---------- Material provided

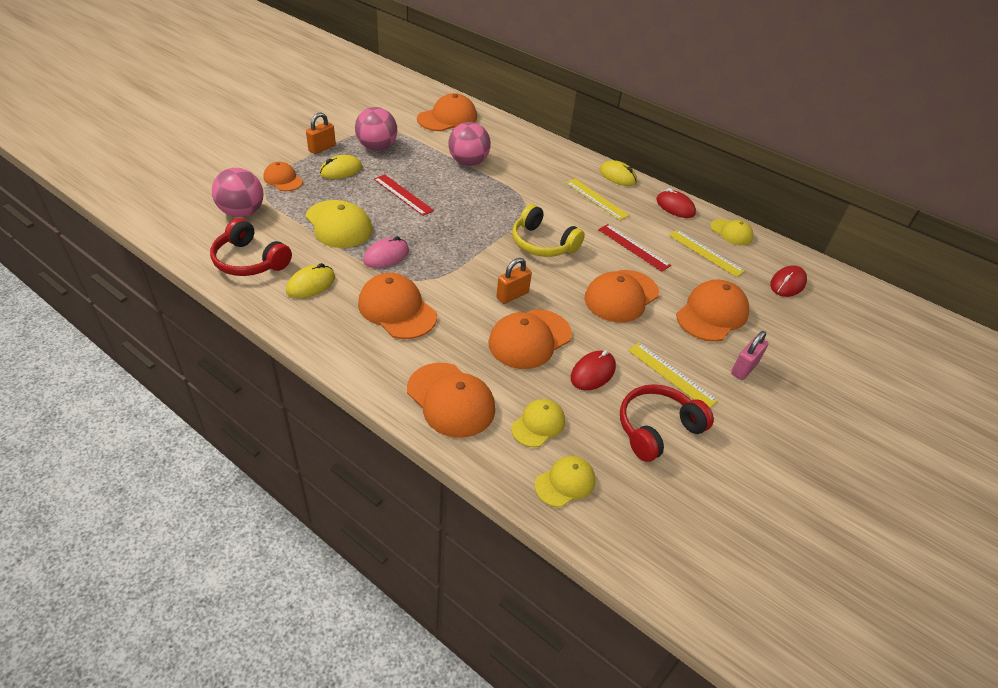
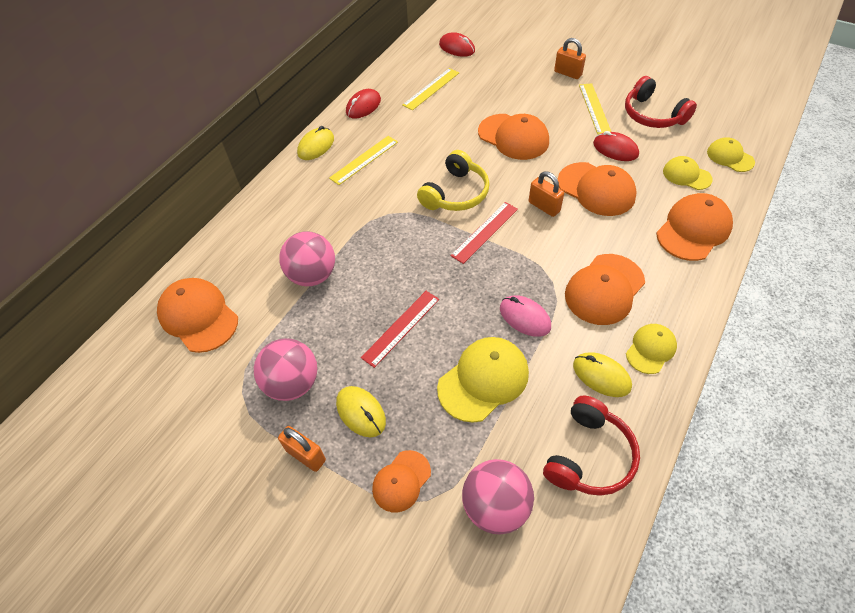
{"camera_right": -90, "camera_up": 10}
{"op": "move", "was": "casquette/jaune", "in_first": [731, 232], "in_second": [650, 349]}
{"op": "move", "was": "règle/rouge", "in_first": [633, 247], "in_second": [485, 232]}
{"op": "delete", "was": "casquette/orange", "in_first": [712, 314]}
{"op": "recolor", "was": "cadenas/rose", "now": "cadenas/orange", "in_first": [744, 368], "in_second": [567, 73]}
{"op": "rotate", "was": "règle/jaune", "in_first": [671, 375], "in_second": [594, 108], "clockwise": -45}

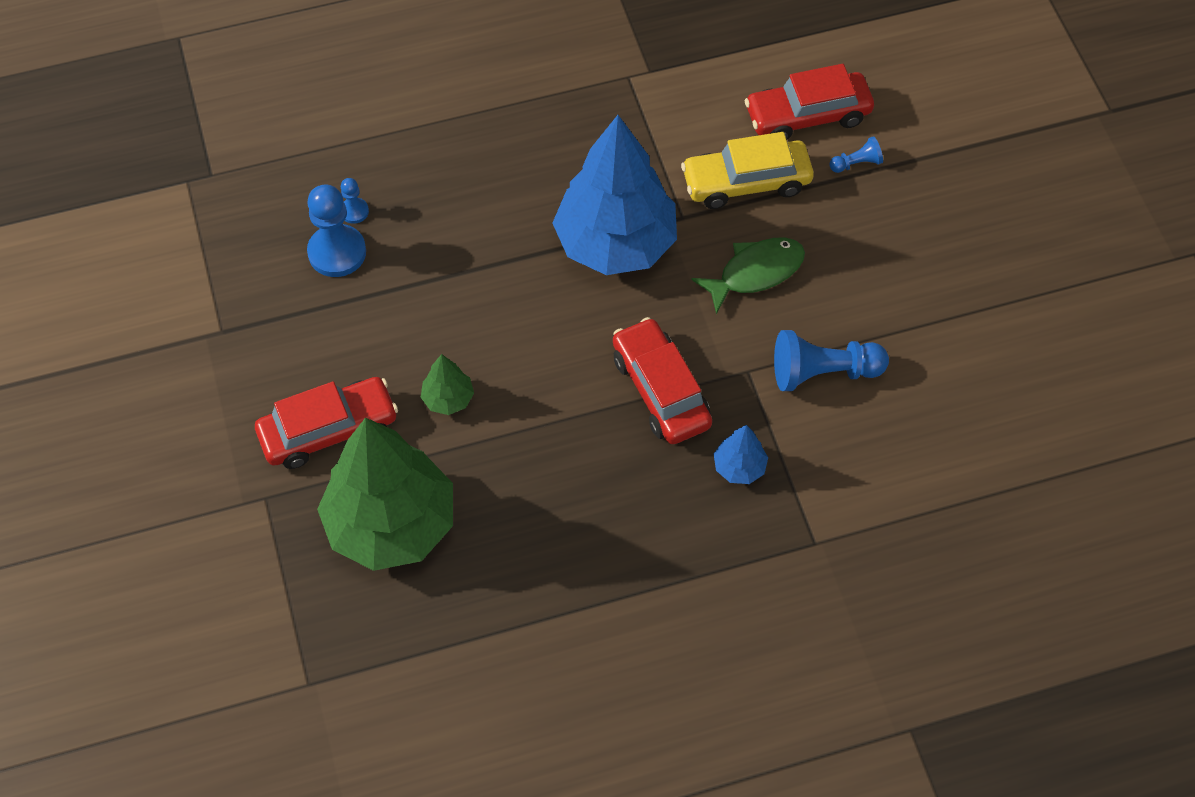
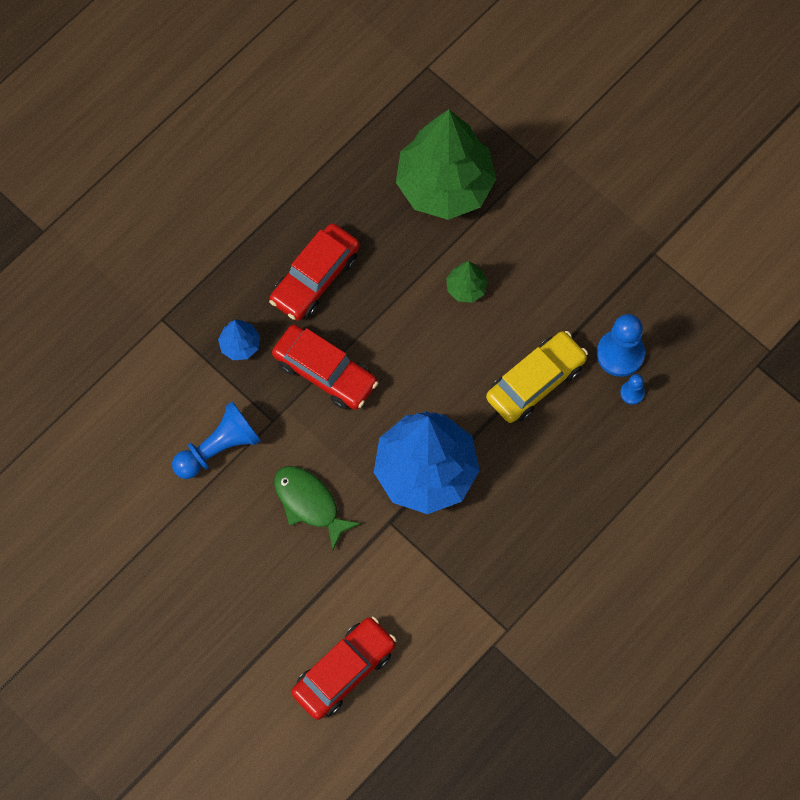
{"camera_right": 150, "camera_up": 10}
{"op": "move", "was": "voiture/jaune", "in_first": [746, 182], "in_second": [536, 382]}
{"op": "delete", "was": "pion/bleu", "in_first": [856, 163]}
{"op": "rotate", "was": "poisson/vert", "in_first": [755, 272], "in_second": [309, 503], "clockwise": 105}
{"op": "move", "was": "voiture/rouge", "in_first": [329, 430], "in_second": [315, 278]}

--------------------

- Task details -
Write every line above out again exactly; pictures do not belong in the copy.

- Exercise output -
{"camera_right": -90, "camera_up": 10}
{"op": "move", "was": "casquette/jaune", "in_first": [731, 232], "in_second": [650, 349]}
{"op": "move", "was": "règle/rouge", "in_first": [633, 247], "in_second": [485, 232]}
{"op": "delete", "was": "casquette/orange", "in_first": [712, 314]}
{"op": "recolor", "was": "cadenas/rose", "now": "cadenas/orange", "in_first": [744, 368], "in_second": [567, 73]}
{"op": "rotate", "was": "règle/jaune", "in_first": [671, 375], "in_second": [594, 108], "clockwise": -45}

{"camera_right": 150, "camera_up": 10}
{"op": "move", "was": "voiture/jaune", "in_first": [746, 182], "in_second": [536, 382]}
{"op": "delete", "was": "pion/bleu", "in_first": [856, 163]}
{"op": "rotate", "was": "poisson/vert", "in_first": [755, 272], "in_second": [309, 503], "clockwise": 105}
{"op": "move", "was": "voiture/rouge", "in_first": [329, 430], "in_second": [315, 278]}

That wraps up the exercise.